- [REQUIRED TASK]: Reproduce the records below verbatim, beginning with their first line and continuing through the line that contains "brown cross at", that line included.

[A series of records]
+-------+
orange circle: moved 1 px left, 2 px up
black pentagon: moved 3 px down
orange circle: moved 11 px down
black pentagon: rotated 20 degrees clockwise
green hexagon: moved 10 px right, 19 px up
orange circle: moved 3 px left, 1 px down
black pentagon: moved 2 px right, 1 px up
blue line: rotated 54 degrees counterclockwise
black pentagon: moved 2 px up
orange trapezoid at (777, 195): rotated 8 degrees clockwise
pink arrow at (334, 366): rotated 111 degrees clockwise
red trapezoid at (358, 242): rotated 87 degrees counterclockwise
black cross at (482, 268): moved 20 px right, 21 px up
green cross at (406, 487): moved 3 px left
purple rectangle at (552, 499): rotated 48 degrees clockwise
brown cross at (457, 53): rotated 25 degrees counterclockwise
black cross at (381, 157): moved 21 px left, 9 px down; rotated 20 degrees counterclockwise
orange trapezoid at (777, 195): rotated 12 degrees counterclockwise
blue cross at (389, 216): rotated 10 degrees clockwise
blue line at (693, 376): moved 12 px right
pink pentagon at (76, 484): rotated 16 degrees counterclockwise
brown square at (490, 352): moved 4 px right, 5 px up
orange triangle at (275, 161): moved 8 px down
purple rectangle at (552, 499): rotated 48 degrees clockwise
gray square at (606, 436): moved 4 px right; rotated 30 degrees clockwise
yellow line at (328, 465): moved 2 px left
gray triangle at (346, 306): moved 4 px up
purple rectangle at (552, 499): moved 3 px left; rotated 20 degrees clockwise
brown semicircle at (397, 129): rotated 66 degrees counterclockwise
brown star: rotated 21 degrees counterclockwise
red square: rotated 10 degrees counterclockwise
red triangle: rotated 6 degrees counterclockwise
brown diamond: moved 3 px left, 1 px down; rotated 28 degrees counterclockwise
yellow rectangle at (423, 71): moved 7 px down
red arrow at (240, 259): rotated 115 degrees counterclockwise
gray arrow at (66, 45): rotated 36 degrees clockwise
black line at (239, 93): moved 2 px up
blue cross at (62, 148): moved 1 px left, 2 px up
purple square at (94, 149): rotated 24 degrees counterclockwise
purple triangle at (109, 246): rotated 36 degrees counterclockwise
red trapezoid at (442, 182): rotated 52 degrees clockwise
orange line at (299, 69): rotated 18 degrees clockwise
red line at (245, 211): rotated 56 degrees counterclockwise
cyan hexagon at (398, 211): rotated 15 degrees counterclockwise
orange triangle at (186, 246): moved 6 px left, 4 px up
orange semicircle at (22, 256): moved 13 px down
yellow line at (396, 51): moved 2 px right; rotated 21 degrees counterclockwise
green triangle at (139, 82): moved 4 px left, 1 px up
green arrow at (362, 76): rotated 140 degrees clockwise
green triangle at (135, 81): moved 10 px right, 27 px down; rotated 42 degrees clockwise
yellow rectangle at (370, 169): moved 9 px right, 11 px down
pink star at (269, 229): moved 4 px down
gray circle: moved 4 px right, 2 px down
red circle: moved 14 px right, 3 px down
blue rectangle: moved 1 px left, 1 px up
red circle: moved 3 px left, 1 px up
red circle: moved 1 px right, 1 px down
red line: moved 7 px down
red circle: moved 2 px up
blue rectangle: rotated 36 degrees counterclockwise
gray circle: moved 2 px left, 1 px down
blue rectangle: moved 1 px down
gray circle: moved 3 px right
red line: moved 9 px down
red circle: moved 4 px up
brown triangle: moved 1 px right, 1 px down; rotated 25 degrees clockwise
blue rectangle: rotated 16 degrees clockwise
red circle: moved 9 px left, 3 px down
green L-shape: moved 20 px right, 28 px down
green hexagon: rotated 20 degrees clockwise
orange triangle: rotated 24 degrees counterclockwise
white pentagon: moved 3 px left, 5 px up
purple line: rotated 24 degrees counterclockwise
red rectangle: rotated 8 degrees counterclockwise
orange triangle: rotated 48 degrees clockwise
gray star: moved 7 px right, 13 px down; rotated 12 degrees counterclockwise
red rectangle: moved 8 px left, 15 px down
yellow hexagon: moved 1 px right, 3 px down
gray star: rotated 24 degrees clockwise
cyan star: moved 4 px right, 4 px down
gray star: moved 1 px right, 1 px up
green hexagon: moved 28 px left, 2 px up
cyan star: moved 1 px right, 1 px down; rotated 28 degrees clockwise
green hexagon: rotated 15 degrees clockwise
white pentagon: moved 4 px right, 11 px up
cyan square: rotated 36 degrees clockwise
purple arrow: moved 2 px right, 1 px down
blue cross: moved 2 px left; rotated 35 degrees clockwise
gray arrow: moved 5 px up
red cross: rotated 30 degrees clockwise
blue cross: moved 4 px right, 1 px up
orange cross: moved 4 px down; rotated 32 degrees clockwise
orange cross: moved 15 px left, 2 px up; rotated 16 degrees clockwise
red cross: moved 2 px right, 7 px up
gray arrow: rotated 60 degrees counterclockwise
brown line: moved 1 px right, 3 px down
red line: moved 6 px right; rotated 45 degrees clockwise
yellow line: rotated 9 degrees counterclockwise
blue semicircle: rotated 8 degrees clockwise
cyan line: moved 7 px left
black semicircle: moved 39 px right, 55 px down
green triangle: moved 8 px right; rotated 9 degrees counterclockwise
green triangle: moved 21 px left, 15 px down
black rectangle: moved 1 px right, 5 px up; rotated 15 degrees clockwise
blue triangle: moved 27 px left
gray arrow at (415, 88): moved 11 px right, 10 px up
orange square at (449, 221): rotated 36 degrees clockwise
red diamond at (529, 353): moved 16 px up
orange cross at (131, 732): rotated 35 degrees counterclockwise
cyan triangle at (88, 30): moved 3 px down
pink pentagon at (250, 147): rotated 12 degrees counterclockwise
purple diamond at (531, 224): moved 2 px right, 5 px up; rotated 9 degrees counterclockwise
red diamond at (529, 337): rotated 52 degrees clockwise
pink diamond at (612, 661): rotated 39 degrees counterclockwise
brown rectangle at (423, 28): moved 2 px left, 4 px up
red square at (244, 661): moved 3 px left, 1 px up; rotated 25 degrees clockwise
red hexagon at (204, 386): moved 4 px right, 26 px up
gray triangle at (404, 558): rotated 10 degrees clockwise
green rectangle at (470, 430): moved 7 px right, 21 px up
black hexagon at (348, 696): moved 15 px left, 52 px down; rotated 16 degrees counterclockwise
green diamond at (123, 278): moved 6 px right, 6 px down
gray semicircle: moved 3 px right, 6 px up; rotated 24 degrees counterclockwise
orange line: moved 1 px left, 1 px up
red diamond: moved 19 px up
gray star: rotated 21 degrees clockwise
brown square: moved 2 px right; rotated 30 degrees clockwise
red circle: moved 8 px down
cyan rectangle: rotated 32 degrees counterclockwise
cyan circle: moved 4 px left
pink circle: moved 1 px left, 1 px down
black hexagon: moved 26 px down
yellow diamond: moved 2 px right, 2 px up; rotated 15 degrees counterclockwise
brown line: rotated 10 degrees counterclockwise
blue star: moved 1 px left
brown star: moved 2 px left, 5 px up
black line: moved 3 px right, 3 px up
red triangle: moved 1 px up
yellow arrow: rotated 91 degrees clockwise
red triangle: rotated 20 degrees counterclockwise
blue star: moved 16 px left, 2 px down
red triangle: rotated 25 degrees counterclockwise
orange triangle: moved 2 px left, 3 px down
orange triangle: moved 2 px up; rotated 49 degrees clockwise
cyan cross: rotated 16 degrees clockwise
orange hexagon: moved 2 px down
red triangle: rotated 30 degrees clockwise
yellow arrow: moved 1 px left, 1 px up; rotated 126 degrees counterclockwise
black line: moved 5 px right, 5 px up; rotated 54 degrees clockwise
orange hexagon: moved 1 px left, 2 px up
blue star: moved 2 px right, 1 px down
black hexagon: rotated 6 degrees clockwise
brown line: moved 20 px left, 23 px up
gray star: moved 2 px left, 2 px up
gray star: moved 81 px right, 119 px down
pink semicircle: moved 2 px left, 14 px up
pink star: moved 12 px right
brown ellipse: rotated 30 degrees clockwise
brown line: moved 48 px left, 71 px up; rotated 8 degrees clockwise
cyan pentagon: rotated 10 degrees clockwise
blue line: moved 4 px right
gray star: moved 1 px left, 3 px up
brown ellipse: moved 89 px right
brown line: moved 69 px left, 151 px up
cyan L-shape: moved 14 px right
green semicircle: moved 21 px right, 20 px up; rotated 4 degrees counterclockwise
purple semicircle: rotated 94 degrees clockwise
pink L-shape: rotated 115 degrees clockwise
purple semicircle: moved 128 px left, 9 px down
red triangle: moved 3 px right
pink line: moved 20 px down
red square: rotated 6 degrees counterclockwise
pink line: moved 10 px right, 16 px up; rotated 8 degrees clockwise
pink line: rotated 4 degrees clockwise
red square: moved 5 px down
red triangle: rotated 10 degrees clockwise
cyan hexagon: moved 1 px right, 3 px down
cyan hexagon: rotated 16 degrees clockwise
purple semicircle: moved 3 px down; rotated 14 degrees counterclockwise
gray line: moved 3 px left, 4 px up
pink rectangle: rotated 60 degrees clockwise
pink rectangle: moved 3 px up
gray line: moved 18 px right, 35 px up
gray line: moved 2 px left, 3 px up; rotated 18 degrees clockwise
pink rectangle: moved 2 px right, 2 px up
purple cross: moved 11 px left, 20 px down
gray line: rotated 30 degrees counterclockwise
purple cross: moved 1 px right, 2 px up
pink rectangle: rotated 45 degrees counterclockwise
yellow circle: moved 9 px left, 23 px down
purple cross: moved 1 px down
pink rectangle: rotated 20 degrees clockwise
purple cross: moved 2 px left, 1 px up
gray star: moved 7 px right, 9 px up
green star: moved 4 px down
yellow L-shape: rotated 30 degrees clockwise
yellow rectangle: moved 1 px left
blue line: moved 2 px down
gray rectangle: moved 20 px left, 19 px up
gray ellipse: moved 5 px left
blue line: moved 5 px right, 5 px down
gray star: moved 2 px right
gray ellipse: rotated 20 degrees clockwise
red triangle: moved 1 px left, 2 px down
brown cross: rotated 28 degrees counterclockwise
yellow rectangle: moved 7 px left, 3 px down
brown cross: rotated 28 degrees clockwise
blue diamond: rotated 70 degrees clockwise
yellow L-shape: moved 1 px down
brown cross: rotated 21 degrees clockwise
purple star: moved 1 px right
+-------+
- [SOLVED EXERCISE]:
orange circle: moved 1 px left, 2 px up
black pentagon: moved 3 px down
orange circle: moved 11 px down
black pentagon: rotated 20 degrees clockwise
green hexagon: moved 10 px right, 19 px up
orange circle: moved 3 px left, 1 px down
black pentagon: moved 2 px right, 1 px up
blue line: rotated 54 degrees counterclockwise
black pentagon: moved 2 px up
orange trapezoid at (777, 195): rotated 8 degrees clockwise
pink arrow at (334, 366): rotated 111 degrees clockwise
red trapezoid at (358, 242): rotated 87 degrees counterclockwise
black cross at (482, 268): moved 20 px right, 21 px up
green cross at (406, 487): moved 3 px left
purple rectangle at (552, 499): rotated 48 degrees clockwise
brown cross at (457, 53): rotated 25 degrees counterclockwise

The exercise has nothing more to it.